#### Problem
Read the data below. Every line holding the string "none" must be copied.

#### Data entries
^^^^^^^^
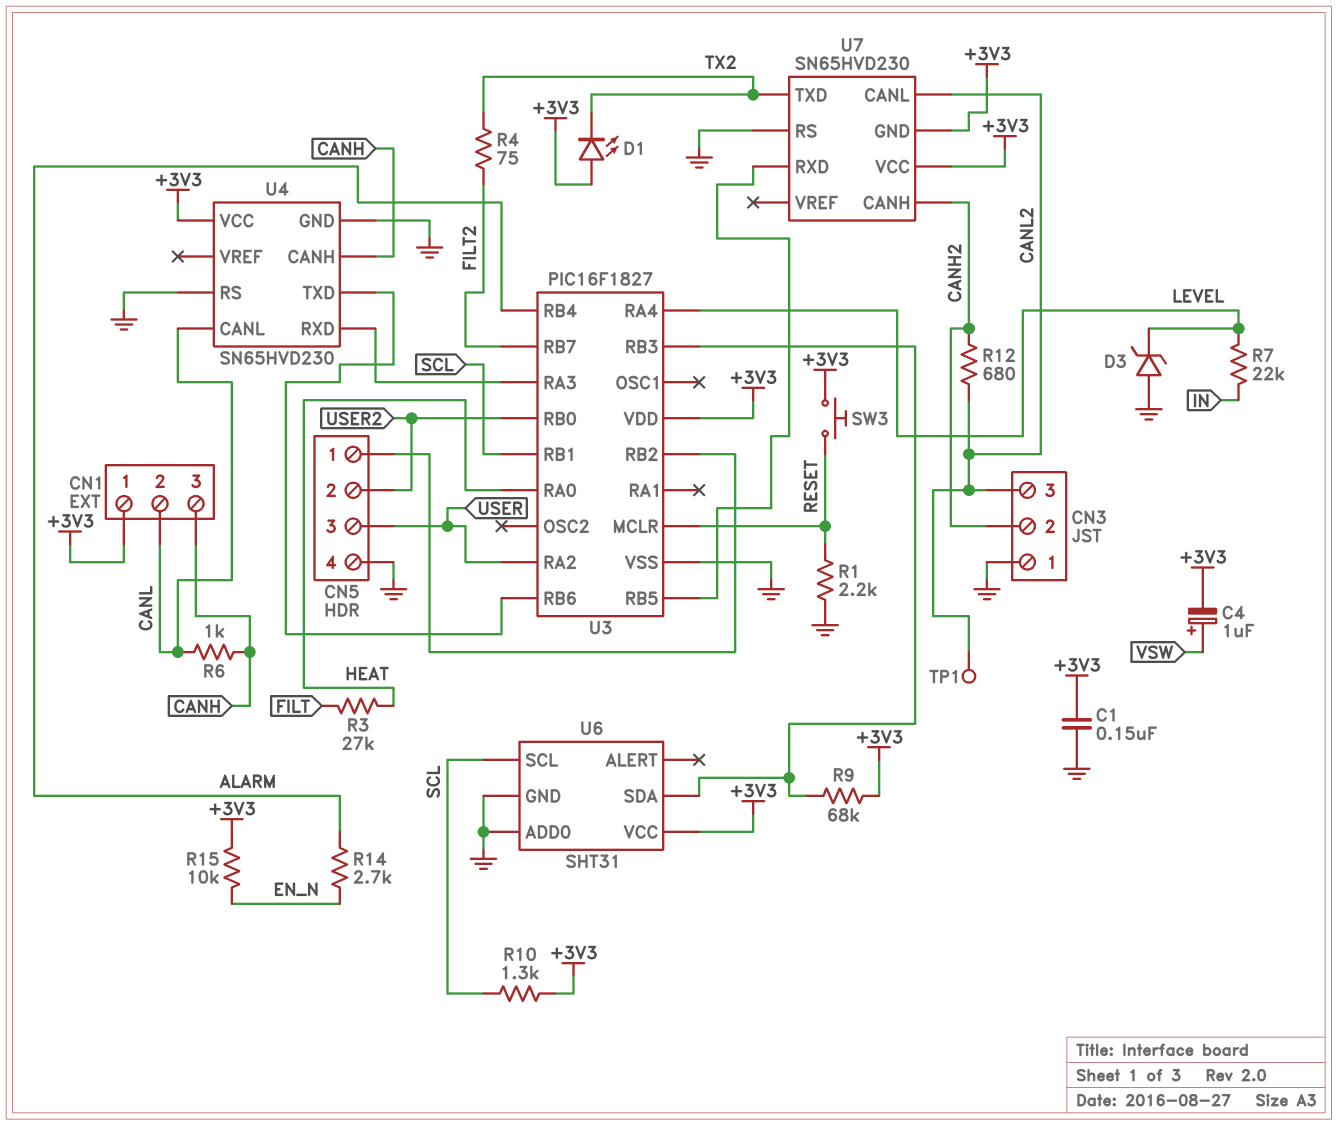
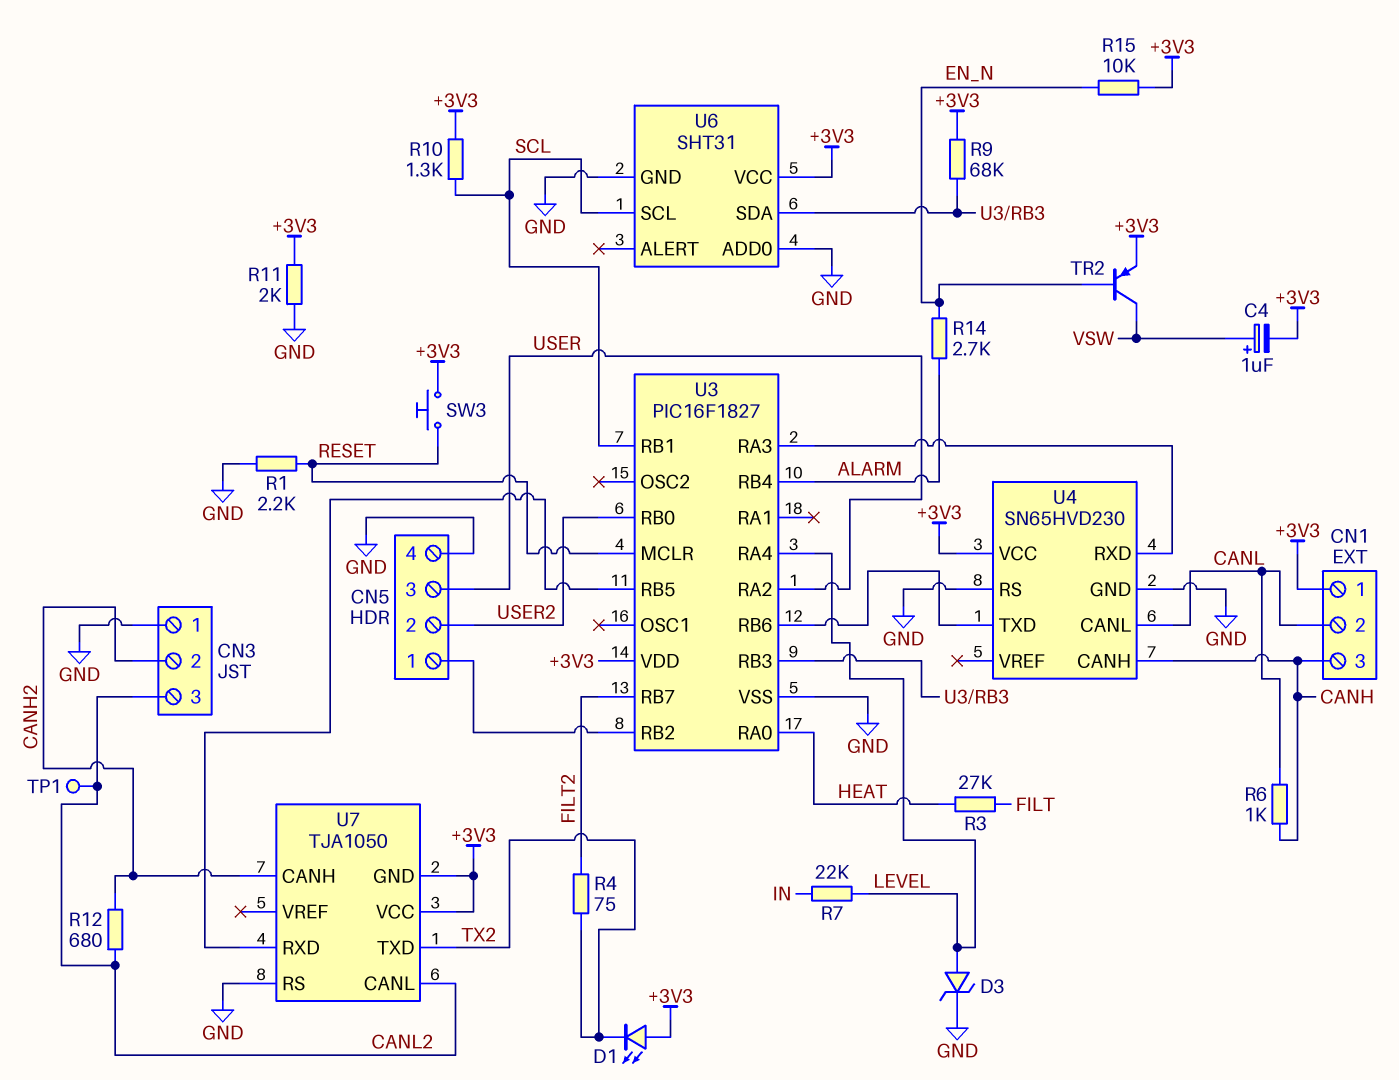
C1: 150nF (+3V3, GND) -> none
D3: zener (A GND, K LEVEL) -> zener (A LEVEL, K GND)
R11: none -> 2k (+3V3, GND)
TR2: none -> PNP (B EN_N, C VSW, E +3V3)
U7: SN65HVD230 -> TJA1050

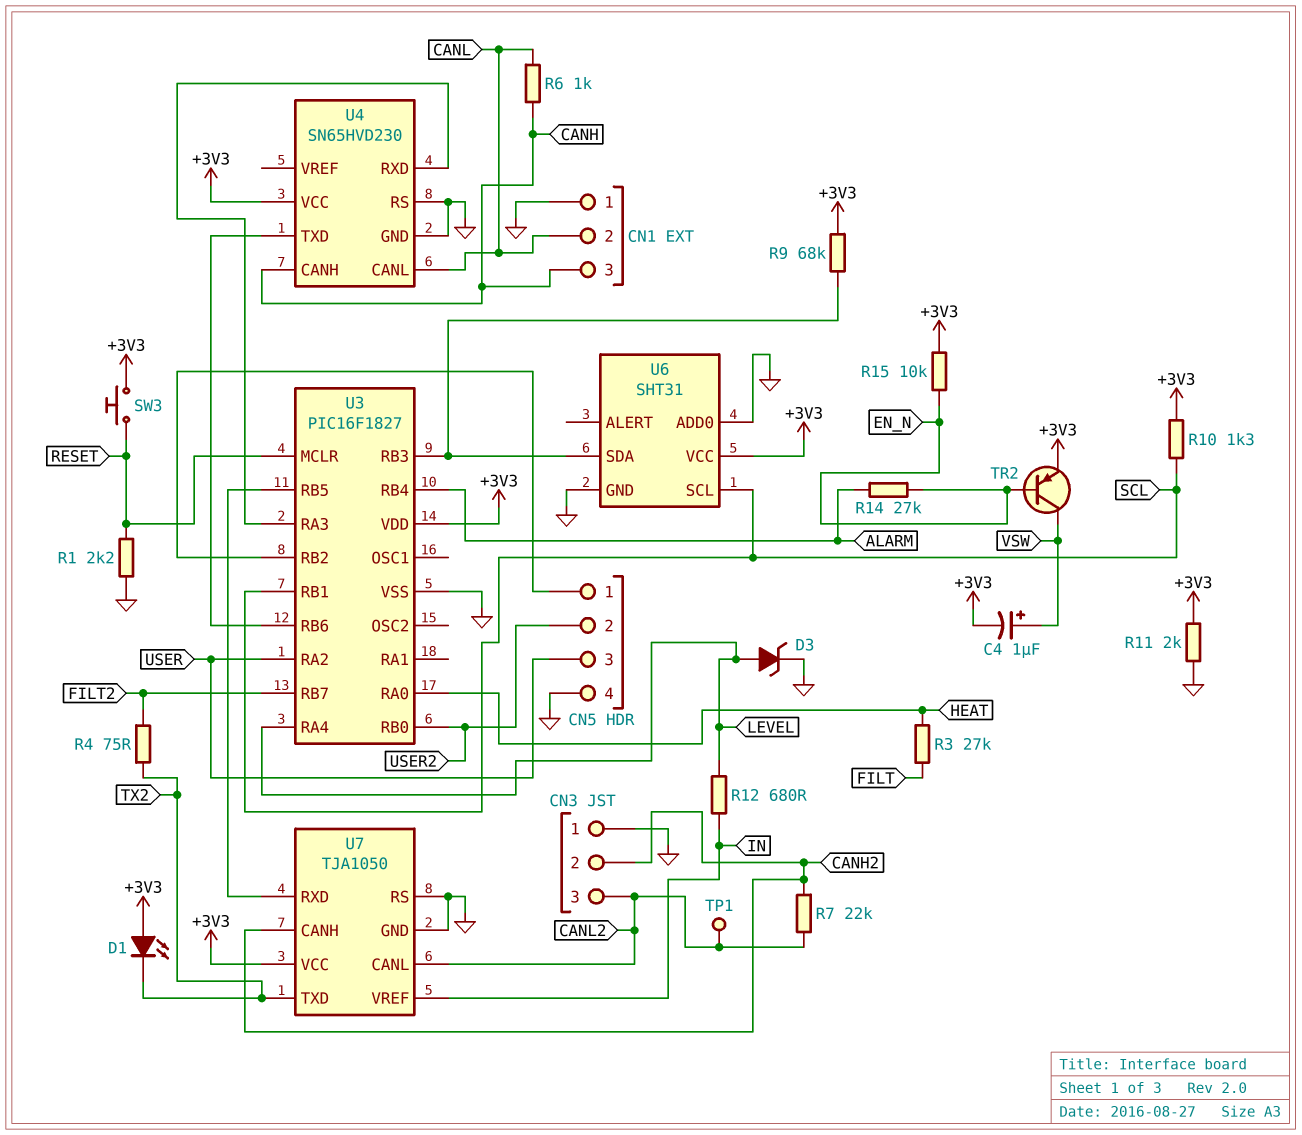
CN1 pin 1: +3V3 -> GND
R7: 22k (IN, LEVEL) -> 22k (CANH2, CANL2)
R12: 680 (CANH2, CANL2) -> 680 (IN, LEVEL)
R14: 2.7k (ALARM, EN_N) -> 27k (ALARM, EN_N)
U7 pin GND: +3V3 -> GND
U7 pin VREF: none -> IN

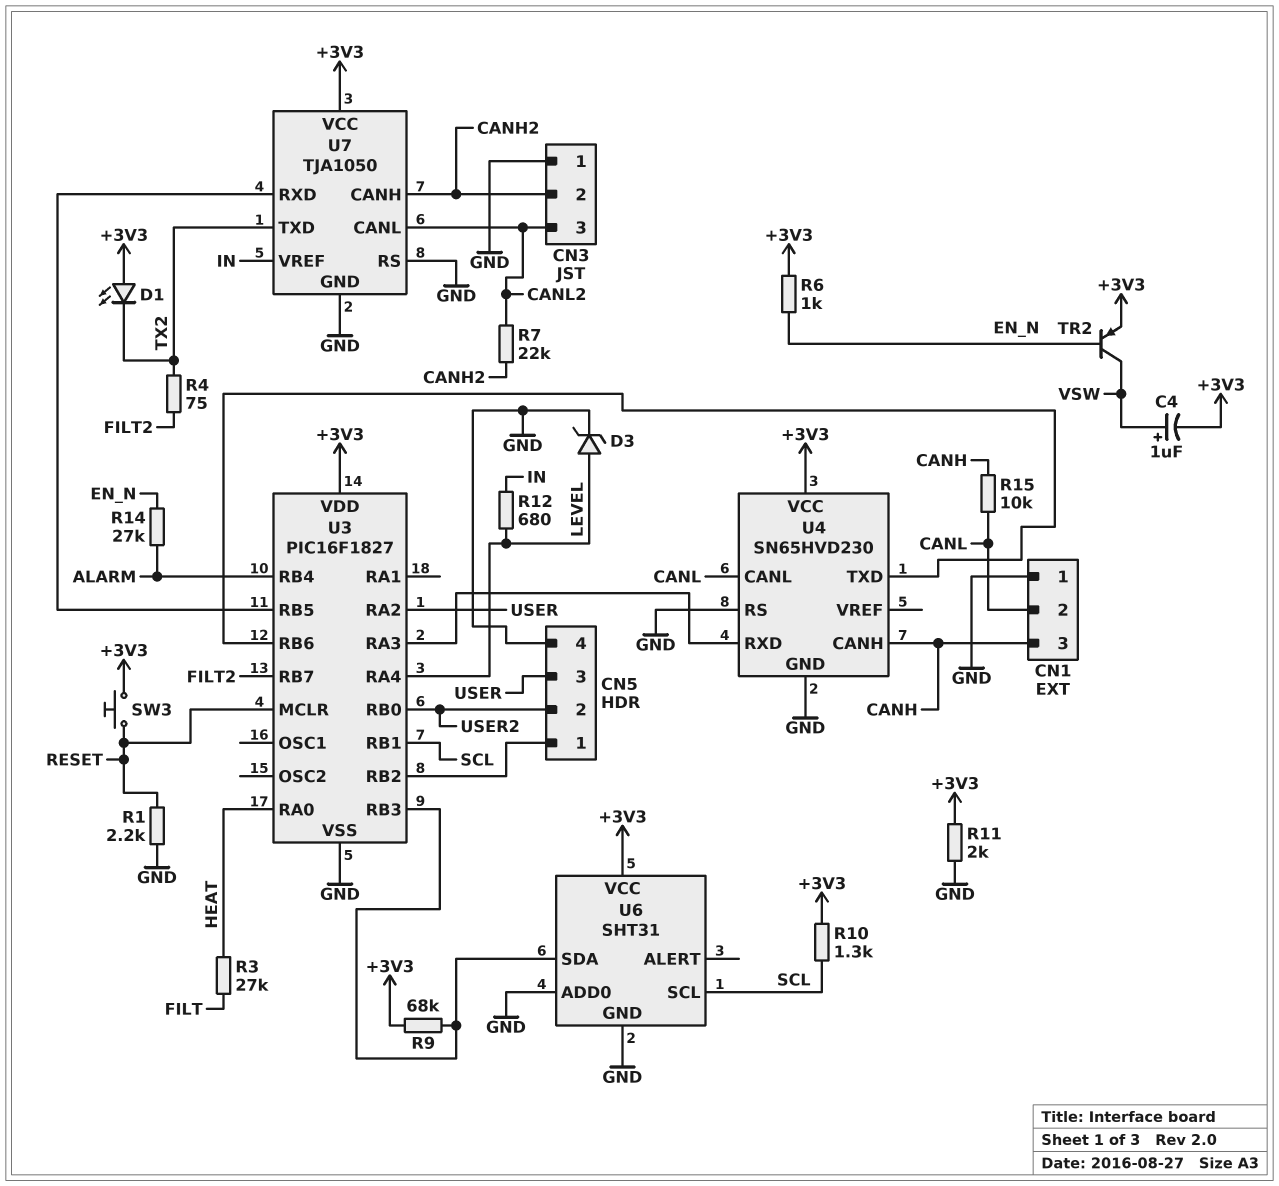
R6: 1k (CANH, CANL) -> 1k (+3V3, EN_N)
R15: 10k (+3V3, EN_N) -> 10k (CANH, CANL)
TP1: test point (CANL2) -> none

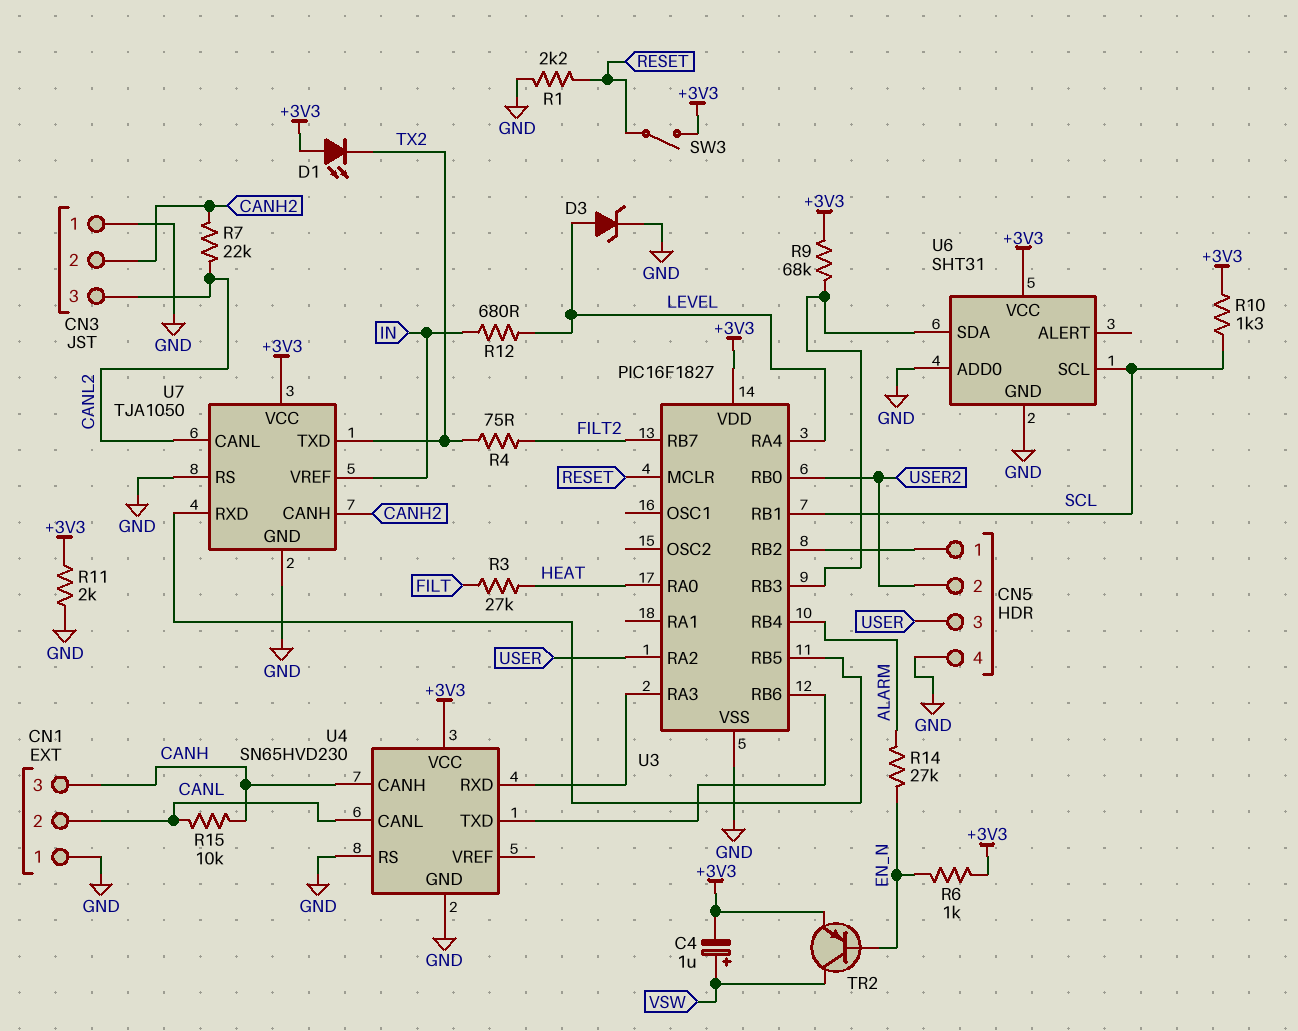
SW3: button (+3V3, RESET) -> switch (+3V3, RESET)

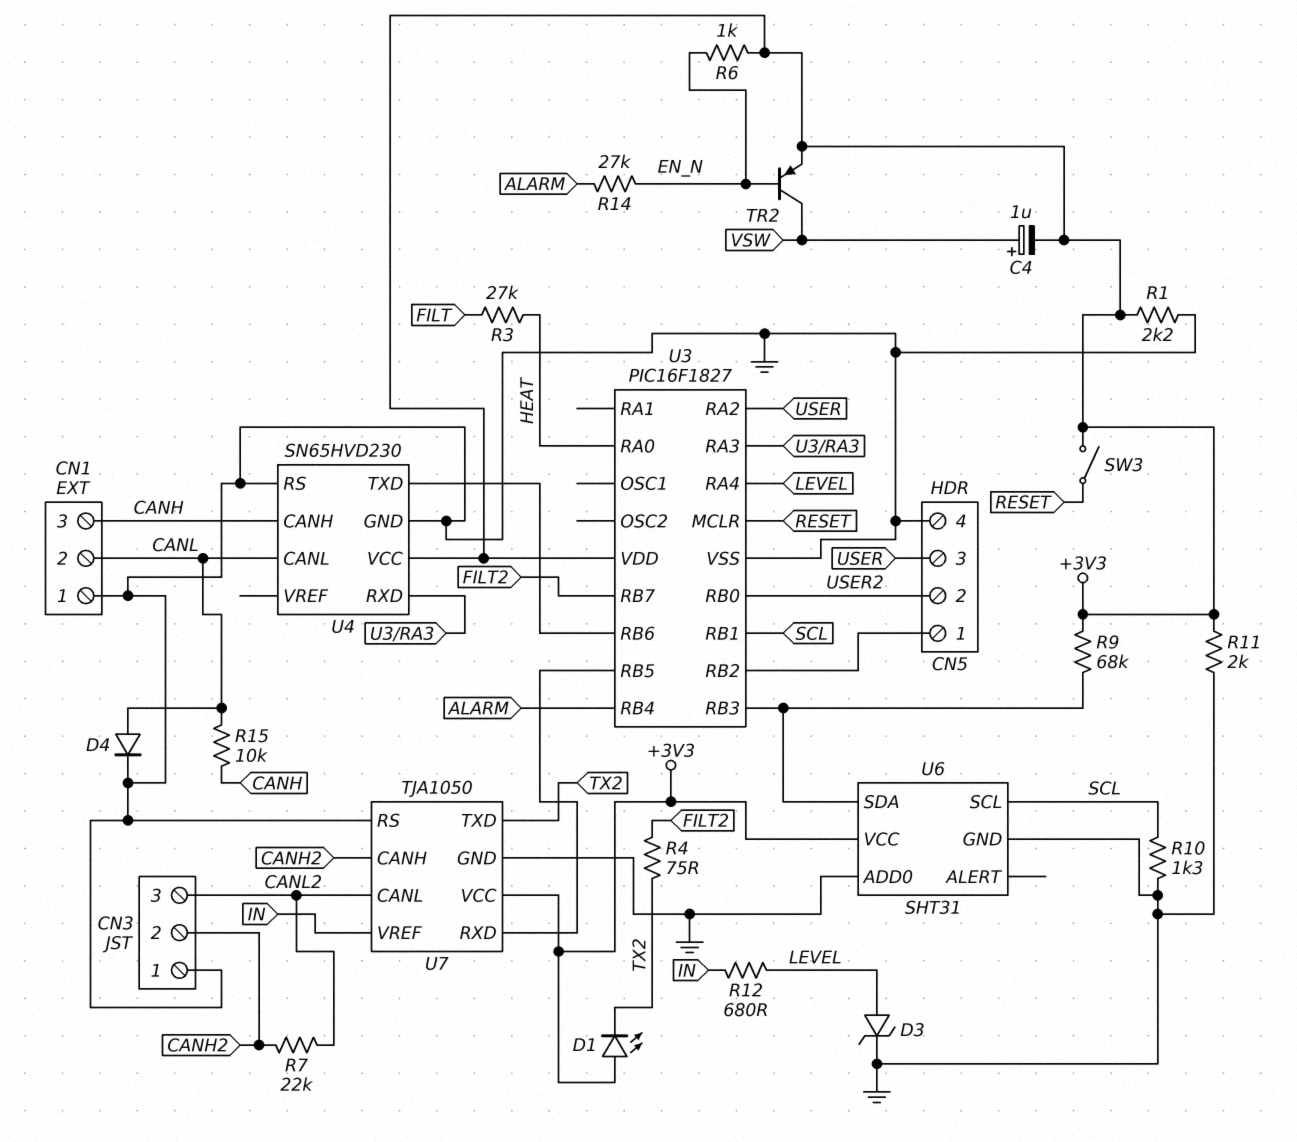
D4: none -> diode (A CANL, K GND)
R1: 2.2k (GND, RESET) -> 2.2k (+3V3, GND)
R10: 1.3k (+3V3, SCL) -> 1.3k (GND, SCL)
^^^^^^^^
#### Problem solution
C1: 150nF (+3V3, GND) -> none
R11: none -> 2k (+3V3, GND)
TR2: none -> PNP (B EN_N, C VSW, E +3V3)
U7 pin VREF: none -> IN
TP1: test point (CANL2) -> none
D4: none -> diode (A CANL, K GND)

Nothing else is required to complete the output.